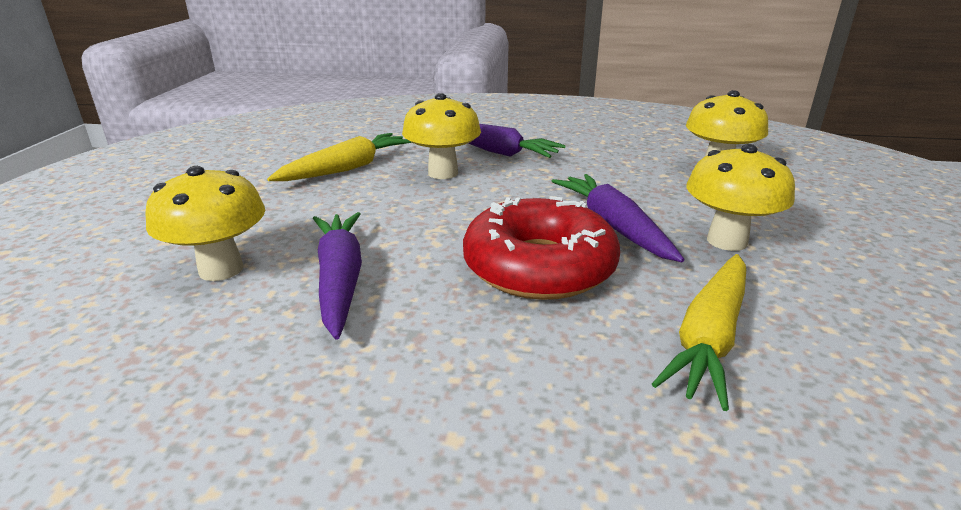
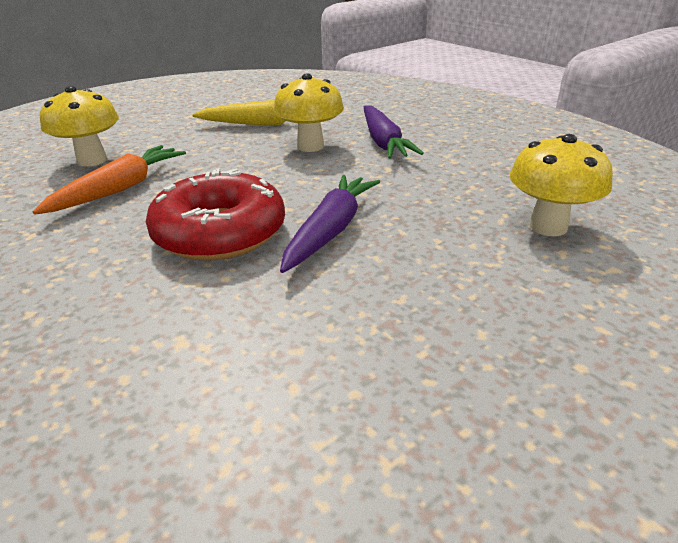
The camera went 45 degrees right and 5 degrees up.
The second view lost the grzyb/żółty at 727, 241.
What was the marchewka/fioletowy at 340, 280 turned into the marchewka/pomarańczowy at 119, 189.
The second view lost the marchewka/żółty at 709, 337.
+-------+
Work order
Tally the lines of the material in which the word "marchewka" appears. Output the count alone.

Reply
2